## Problem to solve
Pick out each line in the records below that contains the string "kern" and copy it. Matching is case-sensitive.

————————

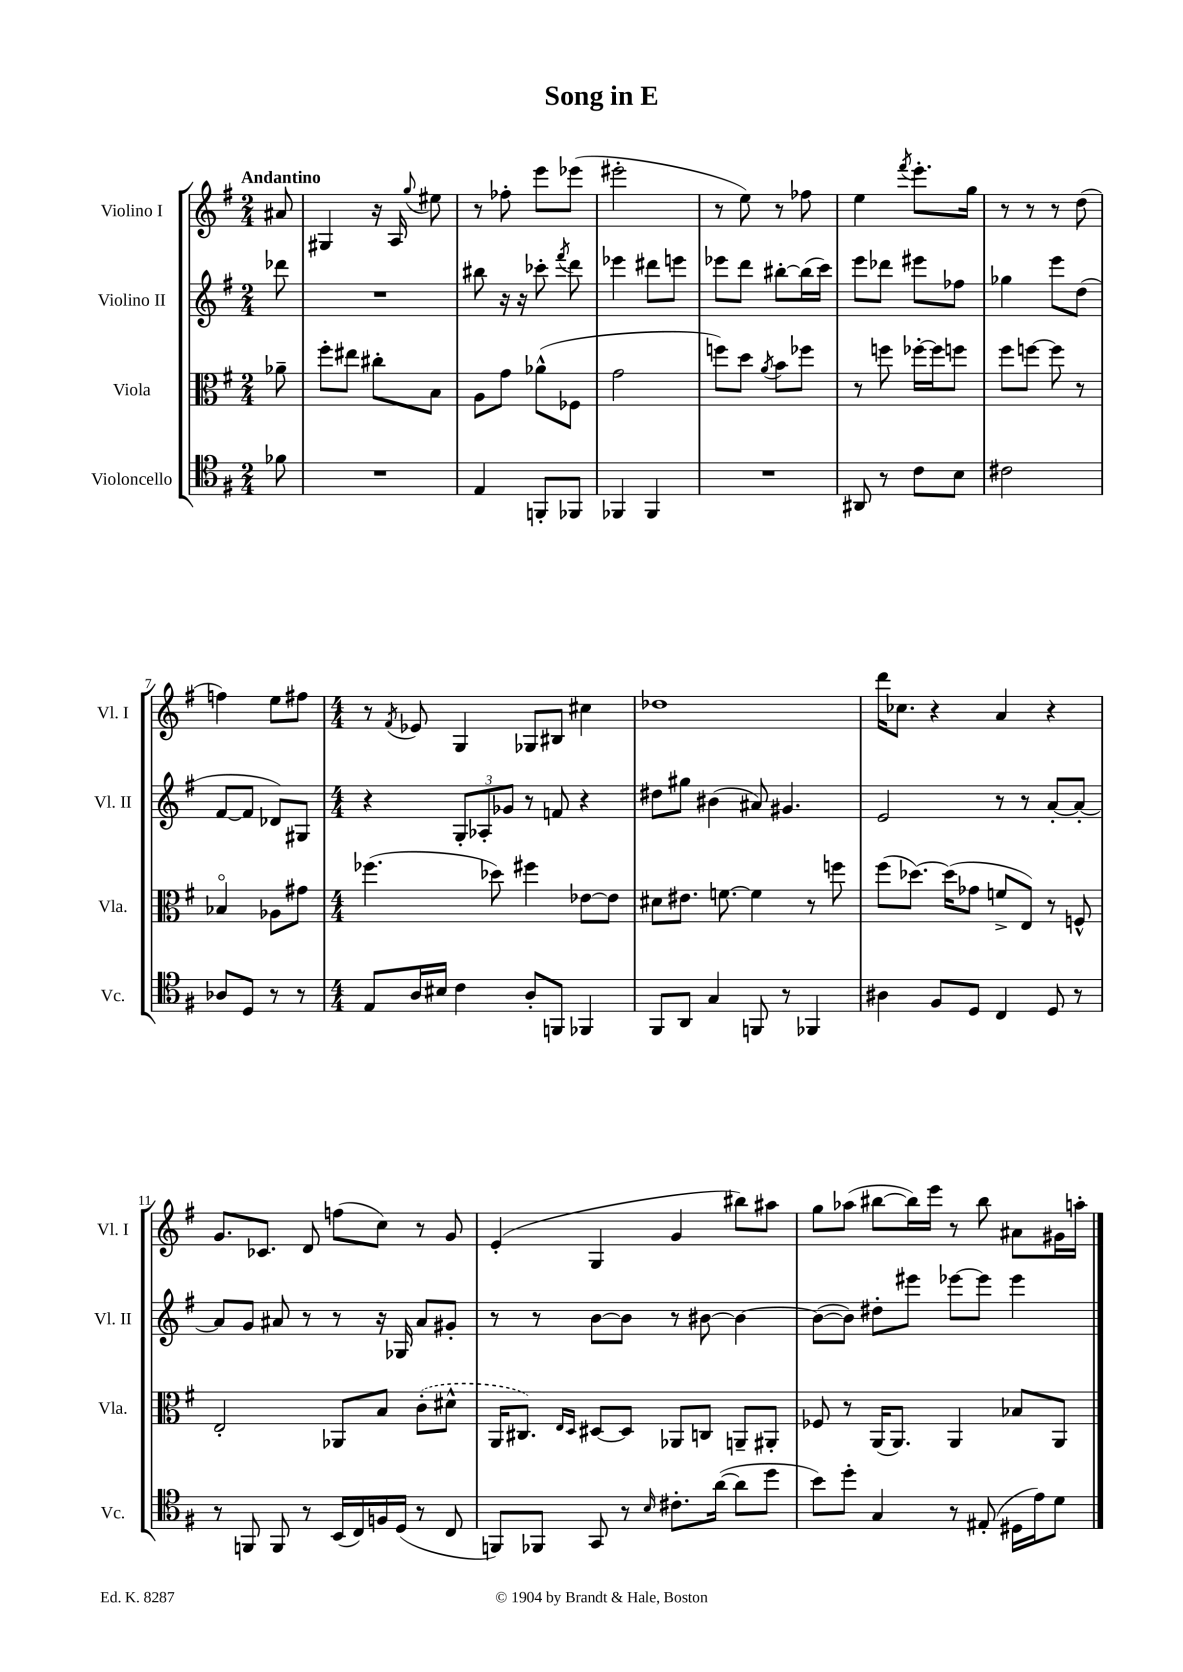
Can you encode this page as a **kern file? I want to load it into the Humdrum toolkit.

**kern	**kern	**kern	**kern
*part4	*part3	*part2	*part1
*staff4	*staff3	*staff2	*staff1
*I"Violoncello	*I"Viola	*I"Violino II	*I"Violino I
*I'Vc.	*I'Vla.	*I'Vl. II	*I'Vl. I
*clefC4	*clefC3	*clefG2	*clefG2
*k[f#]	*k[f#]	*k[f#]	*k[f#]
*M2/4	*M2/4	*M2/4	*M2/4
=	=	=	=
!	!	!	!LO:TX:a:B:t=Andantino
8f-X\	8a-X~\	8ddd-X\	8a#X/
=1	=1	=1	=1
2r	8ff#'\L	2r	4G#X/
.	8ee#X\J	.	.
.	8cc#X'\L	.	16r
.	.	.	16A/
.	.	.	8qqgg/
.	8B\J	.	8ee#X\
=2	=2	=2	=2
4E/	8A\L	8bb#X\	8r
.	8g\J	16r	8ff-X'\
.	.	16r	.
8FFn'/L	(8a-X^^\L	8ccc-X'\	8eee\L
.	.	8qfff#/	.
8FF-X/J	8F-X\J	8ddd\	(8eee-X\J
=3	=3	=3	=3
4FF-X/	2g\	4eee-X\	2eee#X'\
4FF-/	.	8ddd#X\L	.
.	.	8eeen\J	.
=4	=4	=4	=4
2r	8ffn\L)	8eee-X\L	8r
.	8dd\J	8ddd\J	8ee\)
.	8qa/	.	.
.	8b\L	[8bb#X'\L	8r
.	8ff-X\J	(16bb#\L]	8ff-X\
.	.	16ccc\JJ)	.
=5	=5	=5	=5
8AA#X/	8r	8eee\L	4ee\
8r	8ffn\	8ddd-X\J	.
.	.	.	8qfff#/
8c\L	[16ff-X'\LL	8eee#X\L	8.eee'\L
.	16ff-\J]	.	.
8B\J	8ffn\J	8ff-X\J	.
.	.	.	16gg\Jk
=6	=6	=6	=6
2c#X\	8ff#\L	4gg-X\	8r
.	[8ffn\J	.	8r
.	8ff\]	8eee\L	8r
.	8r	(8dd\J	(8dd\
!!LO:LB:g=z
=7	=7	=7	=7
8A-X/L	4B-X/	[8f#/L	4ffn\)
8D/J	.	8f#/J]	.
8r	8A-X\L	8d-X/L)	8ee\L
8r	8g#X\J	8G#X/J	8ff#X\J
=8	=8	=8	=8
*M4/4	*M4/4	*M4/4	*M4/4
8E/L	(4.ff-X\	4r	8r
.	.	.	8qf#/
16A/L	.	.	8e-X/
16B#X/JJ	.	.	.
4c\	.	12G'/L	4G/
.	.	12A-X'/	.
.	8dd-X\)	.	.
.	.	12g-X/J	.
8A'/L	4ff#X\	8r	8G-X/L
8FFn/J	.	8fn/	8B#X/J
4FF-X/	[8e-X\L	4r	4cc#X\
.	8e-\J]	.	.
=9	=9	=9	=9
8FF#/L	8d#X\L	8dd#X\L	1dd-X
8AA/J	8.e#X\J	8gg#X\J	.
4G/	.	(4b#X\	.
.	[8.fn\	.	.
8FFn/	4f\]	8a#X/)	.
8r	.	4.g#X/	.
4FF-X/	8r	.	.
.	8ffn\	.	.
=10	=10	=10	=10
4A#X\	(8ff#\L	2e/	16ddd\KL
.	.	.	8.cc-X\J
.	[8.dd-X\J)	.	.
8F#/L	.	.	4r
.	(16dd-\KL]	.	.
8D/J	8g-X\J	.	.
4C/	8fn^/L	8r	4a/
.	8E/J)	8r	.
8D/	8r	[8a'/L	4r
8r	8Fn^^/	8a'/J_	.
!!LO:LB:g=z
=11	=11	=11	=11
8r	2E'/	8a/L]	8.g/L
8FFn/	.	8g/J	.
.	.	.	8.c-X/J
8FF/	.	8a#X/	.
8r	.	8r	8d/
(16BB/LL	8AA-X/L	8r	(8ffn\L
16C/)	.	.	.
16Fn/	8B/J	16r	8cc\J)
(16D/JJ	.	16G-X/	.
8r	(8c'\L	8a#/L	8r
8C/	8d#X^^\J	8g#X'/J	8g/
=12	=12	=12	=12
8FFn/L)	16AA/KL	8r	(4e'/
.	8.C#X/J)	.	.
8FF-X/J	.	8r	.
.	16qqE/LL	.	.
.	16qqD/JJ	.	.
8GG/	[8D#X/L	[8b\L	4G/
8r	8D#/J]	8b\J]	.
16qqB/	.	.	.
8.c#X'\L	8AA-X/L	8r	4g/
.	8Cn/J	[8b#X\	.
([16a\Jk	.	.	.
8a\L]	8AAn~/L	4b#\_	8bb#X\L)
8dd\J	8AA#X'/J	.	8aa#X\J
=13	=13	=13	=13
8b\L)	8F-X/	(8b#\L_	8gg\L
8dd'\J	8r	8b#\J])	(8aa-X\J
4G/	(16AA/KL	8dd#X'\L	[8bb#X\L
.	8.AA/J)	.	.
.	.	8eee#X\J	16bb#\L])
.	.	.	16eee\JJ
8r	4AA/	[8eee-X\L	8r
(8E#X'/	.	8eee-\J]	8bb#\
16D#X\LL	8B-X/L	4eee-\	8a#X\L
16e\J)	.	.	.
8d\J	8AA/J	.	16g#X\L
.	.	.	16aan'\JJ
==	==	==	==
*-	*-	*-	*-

————————

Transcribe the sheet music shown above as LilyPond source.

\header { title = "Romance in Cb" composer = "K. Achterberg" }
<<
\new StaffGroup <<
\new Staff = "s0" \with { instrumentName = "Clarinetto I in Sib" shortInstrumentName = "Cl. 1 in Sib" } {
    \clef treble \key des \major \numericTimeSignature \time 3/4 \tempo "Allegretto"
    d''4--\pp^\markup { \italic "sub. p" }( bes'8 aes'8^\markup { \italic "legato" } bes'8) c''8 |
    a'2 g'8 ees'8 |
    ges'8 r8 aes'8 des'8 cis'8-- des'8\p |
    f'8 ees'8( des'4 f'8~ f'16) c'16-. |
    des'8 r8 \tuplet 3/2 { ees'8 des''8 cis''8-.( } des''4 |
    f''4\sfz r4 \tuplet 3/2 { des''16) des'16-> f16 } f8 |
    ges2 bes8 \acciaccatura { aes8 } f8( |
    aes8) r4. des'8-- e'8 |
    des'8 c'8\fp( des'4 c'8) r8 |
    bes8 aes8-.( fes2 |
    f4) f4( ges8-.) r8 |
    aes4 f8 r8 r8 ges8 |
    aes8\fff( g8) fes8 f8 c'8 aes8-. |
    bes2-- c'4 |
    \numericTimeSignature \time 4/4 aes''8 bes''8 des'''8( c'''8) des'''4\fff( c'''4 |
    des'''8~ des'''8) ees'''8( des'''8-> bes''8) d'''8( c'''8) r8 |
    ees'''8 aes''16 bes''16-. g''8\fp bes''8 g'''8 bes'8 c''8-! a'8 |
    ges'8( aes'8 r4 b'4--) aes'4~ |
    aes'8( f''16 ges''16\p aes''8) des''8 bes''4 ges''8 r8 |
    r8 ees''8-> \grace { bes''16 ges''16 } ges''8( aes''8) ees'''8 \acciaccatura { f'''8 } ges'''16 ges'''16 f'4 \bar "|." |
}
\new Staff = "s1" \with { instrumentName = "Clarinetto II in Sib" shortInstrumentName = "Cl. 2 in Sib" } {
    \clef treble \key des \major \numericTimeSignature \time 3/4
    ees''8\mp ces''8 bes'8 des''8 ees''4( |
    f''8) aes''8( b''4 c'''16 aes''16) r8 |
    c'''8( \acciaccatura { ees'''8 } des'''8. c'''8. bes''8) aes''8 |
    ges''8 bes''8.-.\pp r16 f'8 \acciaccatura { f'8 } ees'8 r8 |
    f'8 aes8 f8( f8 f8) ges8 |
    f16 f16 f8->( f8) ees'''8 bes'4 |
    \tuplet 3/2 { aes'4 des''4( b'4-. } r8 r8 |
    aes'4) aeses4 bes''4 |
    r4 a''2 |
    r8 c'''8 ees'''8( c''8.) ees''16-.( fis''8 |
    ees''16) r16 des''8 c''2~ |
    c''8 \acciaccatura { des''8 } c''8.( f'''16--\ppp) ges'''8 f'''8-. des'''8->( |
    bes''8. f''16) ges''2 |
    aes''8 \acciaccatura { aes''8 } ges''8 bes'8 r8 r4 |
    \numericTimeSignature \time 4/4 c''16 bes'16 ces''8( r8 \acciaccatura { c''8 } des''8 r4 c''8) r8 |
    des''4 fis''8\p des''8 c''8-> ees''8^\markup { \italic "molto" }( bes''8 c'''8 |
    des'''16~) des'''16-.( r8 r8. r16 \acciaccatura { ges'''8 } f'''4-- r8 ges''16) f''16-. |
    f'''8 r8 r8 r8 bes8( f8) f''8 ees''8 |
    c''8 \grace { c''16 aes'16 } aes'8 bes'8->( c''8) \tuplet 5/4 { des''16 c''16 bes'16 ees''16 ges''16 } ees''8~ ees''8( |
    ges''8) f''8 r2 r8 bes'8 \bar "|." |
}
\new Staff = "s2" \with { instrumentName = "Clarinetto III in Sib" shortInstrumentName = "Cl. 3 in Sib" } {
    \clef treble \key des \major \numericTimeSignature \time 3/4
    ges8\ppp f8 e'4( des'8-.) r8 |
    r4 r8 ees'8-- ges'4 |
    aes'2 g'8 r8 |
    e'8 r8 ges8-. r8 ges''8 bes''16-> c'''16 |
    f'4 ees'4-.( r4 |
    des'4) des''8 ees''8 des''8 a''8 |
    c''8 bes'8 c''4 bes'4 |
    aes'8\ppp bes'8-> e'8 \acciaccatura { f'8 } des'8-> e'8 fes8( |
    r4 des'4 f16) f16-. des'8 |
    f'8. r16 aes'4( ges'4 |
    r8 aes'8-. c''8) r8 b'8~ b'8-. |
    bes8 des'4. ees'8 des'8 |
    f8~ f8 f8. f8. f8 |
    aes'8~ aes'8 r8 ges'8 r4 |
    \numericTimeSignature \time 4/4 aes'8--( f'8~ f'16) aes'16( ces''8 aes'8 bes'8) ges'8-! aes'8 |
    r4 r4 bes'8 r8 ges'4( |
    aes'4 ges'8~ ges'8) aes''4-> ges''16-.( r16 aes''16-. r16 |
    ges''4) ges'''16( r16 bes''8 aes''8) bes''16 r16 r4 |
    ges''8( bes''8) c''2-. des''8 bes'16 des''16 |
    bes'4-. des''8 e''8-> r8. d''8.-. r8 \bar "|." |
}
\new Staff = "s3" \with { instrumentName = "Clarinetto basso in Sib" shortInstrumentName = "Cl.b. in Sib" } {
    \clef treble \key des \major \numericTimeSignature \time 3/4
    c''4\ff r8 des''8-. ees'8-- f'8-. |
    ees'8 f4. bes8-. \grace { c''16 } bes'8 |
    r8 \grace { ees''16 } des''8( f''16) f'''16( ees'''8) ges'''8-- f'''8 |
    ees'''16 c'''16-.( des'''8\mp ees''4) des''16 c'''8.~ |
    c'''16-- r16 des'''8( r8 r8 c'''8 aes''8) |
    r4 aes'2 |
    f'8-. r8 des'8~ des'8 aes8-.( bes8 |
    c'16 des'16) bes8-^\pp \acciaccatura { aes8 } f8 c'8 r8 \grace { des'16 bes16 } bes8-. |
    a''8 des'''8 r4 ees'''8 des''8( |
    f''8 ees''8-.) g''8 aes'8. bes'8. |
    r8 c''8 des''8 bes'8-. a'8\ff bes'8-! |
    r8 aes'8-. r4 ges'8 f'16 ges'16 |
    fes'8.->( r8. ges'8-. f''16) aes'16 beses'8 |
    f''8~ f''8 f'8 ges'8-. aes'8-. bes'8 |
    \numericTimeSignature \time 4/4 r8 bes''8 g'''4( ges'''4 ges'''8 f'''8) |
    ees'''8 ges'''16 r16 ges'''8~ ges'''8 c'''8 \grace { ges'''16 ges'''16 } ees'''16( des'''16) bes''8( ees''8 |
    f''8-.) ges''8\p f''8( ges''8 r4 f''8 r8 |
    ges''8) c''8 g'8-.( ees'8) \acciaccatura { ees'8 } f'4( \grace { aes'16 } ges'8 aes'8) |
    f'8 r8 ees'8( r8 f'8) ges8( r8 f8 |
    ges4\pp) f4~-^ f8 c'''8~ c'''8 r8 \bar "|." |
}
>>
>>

————————

## Finished exercise
Can you encode this page as a **kern file? I want to load it into the Humdrum toolkit.
**kern	**kern	**kern	**kern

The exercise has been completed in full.